— Dataset entries —
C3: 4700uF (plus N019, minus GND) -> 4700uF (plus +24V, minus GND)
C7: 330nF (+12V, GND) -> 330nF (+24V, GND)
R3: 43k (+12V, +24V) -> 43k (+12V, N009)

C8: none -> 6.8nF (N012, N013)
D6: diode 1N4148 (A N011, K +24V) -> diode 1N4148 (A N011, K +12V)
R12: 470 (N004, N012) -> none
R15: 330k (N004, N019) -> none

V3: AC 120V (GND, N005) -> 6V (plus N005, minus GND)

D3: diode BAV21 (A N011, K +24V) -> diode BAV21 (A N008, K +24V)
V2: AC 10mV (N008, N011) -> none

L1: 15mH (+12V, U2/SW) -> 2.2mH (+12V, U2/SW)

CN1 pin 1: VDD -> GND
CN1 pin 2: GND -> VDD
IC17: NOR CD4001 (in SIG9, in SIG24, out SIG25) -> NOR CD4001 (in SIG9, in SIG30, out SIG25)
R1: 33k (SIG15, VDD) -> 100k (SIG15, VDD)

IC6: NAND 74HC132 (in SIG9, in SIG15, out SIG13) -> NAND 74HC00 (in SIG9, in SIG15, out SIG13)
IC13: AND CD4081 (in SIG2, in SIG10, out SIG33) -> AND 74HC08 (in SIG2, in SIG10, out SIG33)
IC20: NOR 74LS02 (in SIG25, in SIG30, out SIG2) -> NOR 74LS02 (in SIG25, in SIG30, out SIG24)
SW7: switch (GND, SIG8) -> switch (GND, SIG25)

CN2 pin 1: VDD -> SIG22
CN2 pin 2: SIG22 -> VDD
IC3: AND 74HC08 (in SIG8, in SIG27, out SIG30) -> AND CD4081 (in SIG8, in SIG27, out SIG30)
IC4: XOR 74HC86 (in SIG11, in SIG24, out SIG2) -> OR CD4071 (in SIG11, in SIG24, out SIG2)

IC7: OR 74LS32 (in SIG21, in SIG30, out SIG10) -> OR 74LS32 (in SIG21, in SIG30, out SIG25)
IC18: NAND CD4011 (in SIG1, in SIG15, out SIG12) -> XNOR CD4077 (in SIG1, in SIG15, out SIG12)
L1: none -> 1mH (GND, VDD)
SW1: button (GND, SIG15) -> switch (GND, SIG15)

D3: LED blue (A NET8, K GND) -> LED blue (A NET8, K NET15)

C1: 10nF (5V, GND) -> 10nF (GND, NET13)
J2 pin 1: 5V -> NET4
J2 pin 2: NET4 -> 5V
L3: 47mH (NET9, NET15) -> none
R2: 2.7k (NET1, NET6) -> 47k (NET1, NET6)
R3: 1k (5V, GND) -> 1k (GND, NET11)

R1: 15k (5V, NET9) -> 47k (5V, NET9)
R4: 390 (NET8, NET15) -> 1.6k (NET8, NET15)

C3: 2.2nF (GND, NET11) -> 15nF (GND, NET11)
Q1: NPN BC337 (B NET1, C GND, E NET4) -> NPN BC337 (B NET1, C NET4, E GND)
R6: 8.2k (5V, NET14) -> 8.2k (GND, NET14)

— What you have to do —
Among the lines of the records above, count those containing the word "NAND", then give the number by itself.

— Written answer —
2